WHAT TO PRODUCE >> Copy out every line from the records that includes "zener".

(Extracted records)
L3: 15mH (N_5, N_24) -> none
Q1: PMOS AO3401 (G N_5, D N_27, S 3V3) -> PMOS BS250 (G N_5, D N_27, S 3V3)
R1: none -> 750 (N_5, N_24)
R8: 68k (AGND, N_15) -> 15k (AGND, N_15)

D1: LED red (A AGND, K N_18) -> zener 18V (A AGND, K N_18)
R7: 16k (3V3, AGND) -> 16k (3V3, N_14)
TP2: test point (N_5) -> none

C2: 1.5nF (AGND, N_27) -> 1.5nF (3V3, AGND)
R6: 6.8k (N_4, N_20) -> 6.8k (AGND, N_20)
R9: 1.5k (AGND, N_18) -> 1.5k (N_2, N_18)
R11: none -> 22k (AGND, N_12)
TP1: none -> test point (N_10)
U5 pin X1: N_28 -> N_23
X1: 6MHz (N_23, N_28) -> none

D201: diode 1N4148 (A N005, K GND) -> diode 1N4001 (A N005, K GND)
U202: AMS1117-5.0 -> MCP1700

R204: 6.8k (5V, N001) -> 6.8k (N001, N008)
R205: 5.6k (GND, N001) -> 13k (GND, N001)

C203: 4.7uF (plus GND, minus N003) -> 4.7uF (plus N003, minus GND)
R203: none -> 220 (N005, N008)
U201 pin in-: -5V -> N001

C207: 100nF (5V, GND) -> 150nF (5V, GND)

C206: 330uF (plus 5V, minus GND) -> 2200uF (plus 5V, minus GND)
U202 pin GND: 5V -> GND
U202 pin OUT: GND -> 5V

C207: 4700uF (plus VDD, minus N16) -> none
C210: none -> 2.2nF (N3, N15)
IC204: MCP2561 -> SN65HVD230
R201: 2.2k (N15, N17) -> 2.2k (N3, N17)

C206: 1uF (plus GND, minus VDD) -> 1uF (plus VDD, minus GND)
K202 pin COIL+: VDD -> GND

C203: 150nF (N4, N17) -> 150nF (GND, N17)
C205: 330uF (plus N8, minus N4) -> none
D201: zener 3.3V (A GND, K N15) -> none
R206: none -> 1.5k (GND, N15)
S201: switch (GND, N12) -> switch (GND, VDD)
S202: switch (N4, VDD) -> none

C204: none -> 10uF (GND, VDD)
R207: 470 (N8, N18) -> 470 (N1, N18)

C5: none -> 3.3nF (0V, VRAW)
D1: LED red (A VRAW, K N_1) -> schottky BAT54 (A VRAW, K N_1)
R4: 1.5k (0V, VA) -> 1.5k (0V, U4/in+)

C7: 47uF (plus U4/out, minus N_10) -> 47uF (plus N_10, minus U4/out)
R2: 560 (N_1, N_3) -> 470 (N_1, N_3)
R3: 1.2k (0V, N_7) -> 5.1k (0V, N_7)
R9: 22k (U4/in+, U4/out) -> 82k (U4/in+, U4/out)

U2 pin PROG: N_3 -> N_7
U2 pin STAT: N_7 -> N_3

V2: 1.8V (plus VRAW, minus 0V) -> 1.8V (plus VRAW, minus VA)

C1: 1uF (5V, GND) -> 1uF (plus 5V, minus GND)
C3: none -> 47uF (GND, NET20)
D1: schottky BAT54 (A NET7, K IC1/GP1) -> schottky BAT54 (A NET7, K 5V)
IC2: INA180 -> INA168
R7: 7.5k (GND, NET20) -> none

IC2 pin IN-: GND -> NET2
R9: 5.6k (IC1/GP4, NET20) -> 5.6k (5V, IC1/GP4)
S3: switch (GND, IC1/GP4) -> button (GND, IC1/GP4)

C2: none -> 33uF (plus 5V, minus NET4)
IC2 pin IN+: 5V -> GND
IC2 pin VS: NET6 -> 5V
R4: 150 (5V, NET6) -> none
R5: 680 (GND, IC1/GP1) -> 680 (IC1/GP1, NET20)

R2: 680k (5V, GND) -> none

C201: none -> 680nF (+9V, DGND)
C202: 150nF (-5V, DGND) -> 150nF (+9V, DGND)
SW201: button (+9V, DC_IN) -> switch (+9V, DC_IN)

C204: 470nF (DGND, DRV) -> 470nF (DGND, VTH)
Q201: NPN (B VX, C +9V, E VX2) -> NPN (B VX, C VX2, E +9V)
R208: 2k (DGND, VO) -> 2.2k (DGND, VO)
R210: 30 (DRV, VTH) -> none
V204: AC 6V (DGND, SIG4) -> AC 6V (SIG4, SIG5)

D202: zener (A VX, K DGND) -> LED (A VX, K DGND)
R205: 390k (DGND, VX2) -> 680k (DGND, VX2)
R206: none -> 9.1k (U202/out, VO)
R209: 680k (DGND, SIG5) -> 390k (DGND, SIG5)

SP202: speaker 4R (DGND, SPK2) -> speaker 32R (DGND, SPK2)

PROBLEM SOLUTION >>
D1: LED red (A AGND, K N_18) -> zener 18V (A AGND, K N_18)
D201: zener 3.3V (A GND, K N15) -> none
D202: zener (A VX, K DGND) -> LED (A VX, K DGND)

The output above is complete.